## INPUT ROWS
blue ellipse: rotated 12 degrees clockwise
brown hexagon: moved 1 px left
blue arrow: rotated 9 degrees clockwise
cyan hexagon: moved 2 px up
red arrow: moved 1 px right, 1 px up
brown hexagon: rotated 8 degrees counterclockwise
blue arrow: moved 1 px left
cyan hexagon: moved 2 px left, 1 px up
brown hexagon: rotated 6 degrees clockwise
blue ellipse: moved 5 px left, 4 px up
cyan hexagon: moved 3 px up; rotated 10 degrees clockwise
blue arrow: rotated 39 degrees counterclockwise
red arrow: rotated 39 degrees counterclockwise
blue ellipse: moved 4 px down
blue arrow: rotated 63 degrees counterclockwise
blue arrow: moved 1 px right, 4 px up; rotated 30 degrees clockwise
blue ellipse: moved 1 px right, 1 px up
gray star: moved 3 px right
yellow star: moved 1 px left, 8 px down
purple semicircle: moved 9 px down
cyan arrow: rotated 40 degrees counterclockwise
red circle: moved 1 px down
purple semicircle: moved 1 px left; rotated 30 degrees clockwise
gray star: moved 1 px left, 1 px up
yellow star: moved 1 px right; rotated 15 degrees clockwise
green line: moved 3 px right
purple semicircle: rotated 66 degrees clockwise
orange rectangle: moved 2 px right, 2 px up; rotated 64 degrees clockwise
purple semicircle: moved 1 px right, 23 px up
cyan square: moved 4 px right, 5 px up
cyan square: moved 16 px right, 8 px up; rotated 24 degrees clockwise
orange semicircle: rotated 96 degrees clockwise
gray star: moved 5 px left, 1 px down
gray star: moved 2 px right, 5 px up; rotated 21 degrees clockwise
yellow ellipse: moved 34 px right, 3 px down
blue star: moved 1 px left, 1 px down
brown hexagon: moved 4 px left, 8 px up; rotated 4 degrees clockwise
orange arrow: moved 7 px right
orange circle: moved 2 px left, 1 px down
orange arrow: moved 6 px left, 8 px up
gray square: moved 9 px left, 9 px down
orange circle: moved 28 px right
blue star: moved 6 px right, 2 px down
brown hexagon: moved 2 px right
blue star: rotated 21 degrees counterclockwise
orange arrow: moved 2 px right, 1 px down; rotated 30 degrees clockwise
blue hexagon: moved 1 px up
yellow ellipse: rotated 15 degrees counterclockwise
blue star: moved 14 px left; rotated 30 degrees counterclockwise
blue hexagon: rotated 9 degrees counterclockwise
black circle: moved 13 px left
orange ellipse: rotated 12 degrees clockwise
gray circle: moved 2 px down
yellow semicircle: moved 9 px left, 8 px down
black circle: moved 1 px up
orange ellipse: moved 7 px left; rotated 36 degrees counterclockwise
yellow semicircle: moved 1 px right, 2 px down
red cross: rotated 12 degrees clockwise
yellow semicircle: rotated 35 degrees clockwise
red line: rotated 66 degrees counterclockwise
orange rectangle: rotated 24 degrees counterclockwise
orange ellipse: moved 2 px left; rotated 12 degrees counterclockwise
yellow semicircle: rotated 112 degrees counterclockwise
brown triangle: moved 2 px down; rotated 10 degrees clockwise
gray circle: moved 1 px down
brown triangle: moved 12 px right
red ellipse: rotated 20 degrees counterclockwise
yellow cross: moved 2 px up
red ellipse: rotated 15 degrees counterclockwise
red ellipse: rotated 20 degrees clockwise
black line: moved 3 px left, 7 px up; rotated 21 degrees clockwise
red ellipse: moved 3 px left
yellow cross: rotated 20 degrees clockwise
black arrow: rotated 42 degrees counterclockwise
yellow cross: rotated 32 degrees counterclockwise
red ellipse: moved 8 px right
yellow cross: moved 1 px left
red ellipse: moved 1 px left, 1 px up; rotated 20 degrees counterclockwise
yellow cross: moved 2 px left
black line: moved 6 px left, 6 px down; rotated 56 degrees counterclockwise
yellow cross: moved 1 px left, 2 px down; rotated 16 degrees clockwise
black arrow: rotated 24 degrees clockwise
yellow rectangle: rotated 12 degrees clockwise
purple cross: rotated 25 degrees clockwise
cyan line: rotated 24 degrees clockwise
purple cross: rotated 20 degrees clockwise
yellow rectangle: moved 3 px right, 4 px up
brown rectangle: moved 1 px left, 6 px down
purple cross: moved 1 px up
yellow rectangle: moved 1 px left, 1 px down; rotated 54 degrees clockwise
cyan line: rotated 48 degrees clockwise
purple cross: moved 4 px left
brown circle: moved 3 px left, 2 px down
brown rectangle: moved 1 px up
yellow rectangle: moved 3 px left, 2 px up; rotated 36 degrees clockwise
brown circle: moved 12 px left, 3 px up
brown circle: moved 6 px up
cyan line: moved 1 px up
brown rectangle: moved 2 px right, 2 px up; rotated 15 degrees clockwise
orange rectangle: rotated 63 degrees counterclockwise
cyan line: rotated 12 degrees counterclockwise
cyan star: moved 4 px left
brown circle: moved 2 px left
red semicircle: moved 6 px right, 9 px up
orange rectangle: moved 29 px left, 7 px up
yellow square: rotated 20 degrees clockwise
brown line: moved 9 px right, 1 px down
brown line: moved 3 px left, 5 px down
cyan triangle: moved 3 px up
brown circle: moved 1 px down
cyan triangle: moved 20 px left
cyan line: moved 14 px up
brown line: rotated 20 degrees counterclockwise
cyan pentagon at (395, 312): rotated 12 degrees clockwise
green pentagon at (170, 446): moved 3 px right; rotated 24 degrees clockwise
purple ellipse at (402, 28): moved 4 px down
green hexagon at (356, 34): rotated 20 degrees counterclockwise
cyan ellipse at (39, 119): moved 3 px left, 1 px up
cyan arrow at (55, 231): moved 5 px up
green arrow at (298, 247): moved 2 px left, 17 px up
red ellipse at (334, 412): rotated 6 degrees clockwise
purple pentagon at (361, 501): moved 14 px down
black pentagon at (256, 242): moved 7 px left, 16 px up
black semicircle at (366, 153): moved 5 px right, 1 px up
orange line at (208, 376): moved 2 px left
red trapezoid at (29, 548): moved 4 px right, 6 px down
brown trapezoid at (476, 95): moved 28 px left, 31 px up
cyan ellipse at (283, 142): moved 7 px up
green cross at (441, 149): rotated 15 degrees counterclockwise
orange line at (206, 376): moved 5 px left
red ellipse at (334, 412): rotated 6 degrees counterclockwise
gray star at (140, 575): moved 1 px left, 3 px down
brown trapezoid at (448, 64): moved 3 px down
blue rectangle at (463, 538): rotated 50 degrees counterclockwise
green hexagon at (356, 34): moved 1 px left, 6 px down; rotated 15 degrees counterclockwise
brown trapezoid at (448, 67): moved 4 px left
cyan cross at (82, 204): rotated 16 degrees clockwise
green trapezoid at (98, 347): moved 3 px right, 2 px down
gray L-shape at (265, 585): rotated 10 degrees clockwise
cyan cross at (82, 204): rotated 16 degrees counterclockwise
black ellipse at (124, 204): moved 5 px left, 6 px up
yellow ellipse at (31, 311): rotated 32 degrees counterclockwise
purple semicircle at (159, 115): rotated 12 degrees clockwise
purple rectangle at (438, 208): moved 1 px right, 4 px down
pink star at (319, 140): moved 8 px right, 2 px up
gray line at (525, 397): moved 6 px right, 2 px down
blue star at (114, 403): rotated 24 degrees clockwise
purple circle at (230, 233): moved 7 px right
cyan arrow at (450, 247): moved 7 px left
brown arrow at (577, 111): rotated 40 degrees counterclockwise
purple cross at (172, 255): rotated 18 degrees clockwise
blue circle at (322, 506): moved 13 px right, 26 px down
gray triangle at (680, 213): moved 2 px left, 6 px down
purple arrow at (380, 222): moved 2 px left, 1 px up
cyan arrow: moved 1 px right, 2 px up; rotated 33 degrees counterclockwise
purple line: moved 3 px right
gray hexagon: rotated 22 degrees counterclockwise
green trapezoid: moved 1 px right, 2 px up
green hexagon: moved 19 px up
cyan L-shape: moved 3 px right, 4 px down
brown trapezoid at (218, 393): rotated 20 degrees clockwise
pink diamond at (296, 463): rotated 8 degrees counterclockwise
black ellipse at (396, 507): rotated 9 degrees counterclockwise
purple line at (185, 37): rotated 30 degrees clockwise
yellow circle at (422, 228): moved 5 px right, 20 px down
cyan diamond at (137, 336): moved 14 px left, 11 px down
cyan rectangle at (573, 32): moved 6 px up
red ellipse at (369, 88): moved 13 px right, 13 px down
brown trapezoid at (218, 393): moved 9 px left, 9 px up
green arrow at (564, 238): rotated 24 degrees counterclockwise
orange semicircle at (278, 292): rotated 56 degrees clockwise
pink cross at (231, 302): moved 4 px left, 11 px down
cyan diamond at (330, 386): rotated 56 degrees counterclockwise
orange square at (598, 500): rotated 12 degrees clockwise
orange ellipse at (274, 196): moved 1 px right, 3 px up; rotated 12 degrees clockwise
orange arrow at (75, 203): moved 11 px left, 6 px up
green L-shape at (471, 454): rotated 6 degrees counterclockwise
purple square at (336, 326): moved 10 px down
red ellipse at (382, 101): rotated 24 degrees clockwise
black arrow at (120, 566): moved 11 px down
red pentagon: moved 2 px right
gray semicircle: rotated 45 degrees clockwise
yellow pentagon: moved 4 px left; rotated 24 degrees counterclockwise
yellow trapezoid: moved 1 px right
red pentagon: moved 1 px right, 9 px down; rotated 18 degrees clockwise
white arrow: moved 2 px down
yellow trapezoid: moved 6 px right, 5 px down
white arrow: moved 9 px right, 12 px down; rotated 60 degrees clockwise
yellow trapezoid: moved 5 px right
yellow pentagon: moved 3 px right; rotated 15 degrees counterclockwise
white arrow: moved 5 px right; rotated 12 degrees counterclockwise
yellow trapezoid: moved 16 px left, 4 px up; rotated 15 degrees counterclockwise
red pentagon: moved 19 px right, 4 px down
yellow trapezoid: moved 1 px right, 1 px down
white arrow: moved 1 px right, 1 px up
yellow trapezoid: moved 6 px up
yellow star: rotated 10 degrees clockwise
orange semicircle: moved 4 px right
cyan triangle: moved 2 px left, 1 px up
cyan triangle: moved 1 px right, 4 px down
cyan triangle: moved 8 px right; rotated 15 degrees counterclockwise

## DESCRIPTION OF THE TASK
Write out again, word for word, the part of the listing above that runs from its first line through the line containing "cyan hexagon: moved 2 px left, 1 px up", with both ends included.

## EXERCISE RESPONSE
blue ellipse: rotated 12 degrees clockwise
brown hexagon: moved 1 px left
blue arrow: rotated 9 degrees clockwise
cyan hexagon: moved 2 px up
red arrow: moved 1 px right, 1 px up
brown hexagon: rotated 8 degrees counterclockwise
blue arrow: moved 1 px left
cyan hexagon: moved 2 px left, 1 px up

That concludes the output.